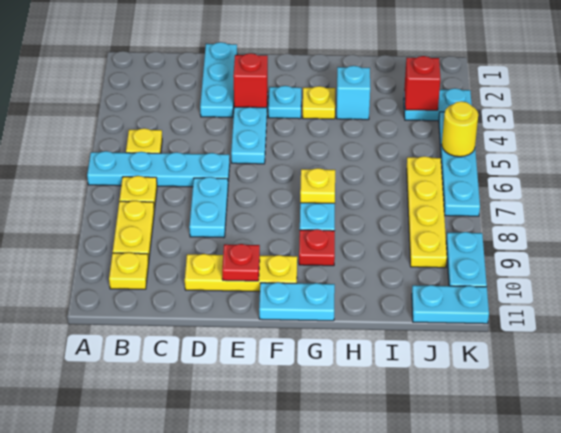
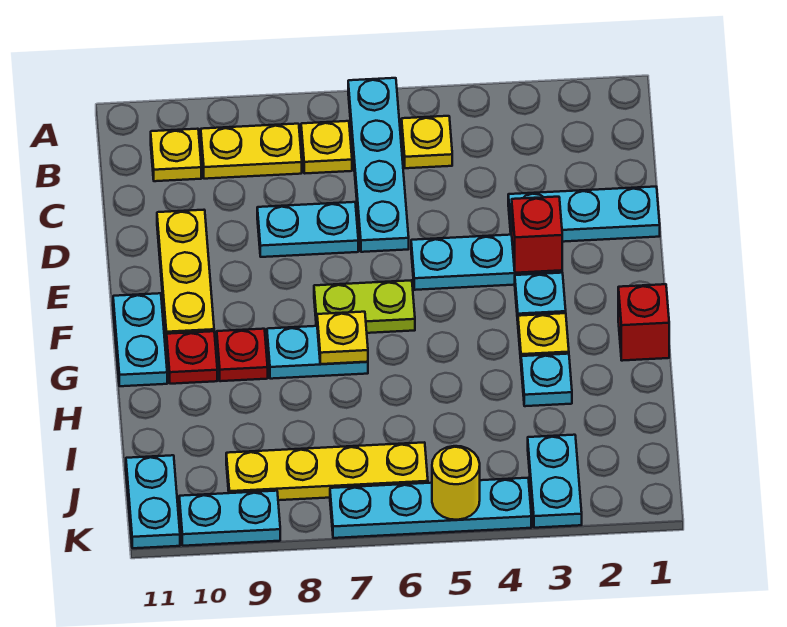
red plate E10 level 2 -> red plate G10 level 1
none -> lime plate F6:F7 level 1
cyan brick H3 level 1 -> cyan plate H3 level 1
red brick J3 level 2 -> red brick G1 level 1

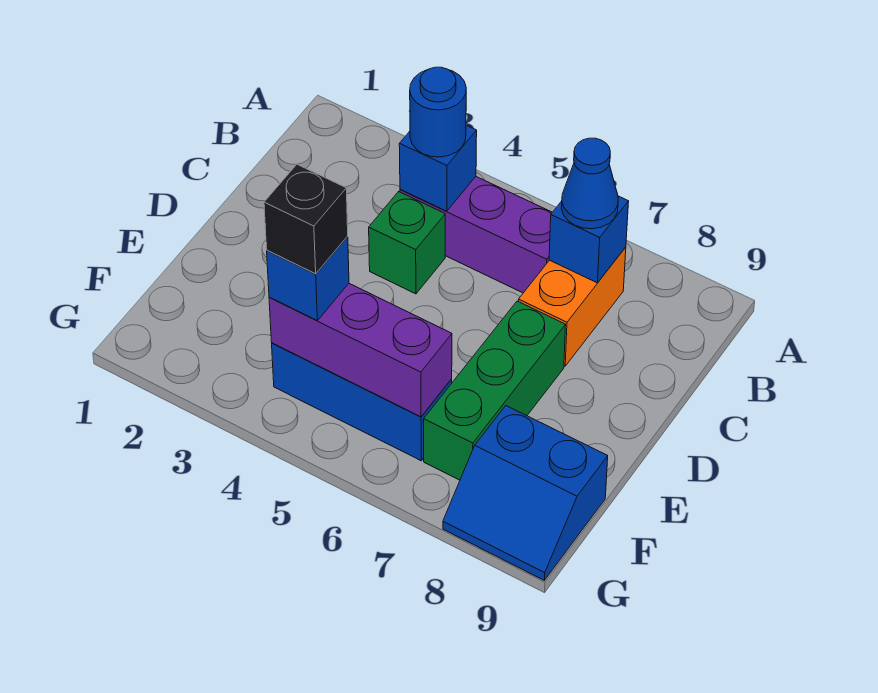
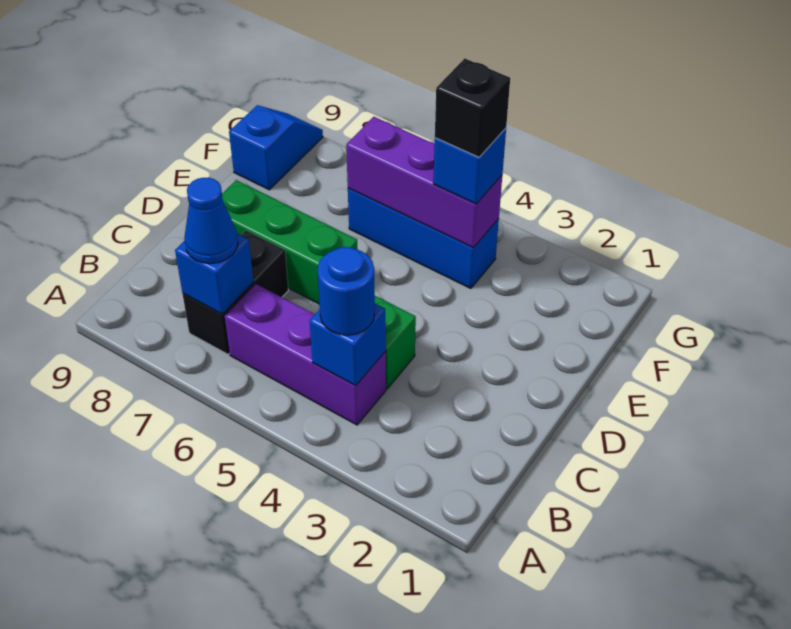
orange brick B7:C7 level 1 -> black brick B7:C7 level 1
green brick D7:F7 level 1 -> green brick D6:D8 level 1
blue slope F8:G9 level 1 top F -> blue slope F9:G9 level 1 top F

##############################

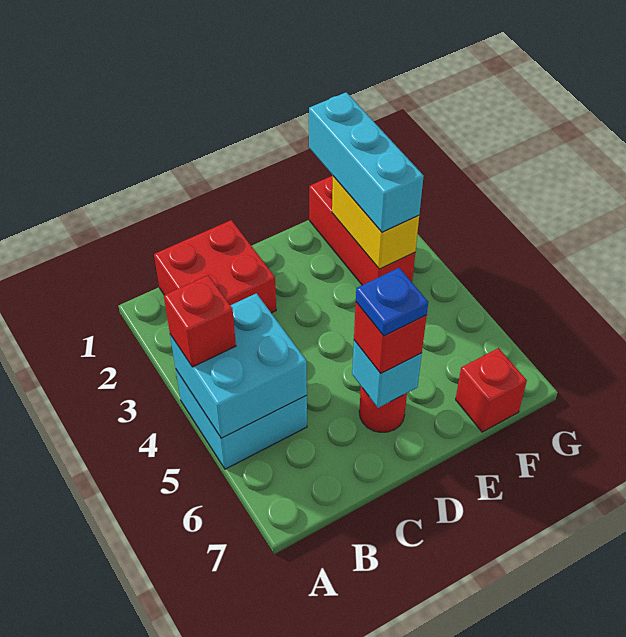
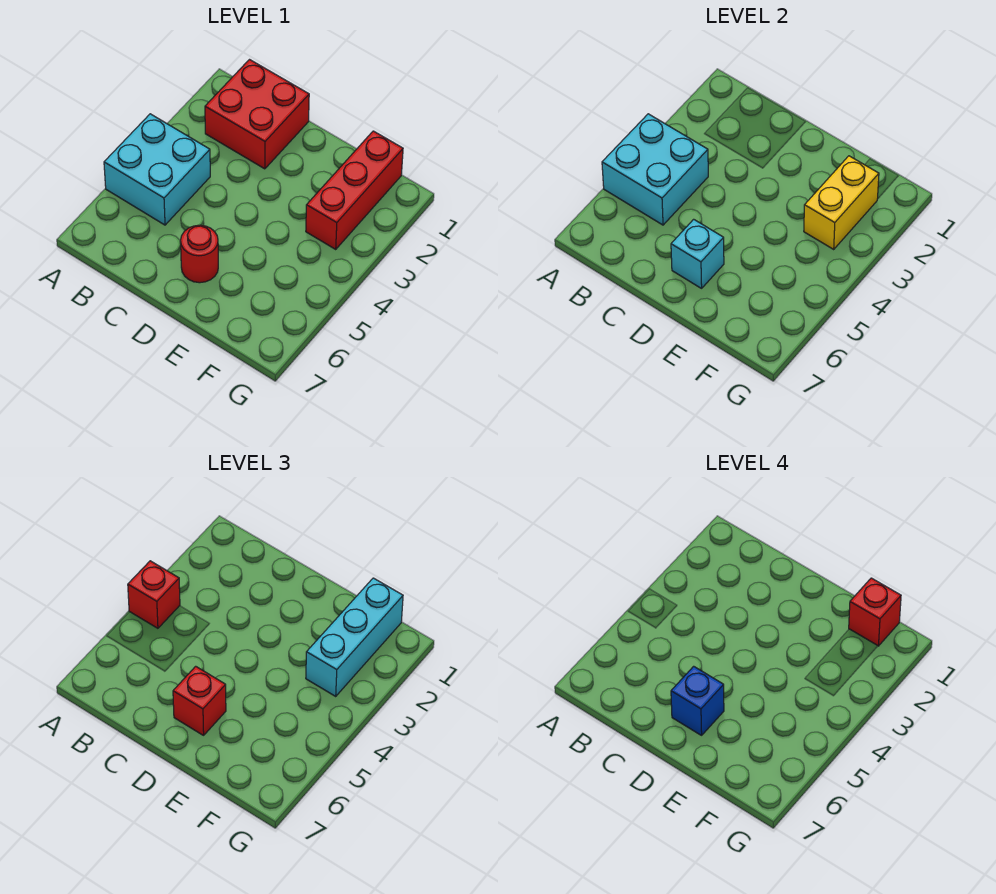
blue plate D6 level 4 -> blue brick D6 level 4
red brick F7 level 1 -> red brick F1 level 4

##############################

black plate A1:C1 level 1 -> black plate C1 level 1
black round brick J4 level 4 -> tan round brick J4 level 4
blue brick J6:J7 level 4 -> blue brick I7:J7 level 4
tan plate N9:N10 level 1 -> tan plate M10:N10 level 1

##############################

▶ _PROBLEM STATEMENT_
Among the entries above, find every line holding "blue" and copy it.

▶ _ANSWER TO THIS TASK_
blue slope F8:G9 level 1 top F -> blue slope F9:G9 level 1 top F
blue plate D6 level 4 -> blue brick D6 level 4
blue brick J6:J7 level 4 -> blue brick I7:J7 level 4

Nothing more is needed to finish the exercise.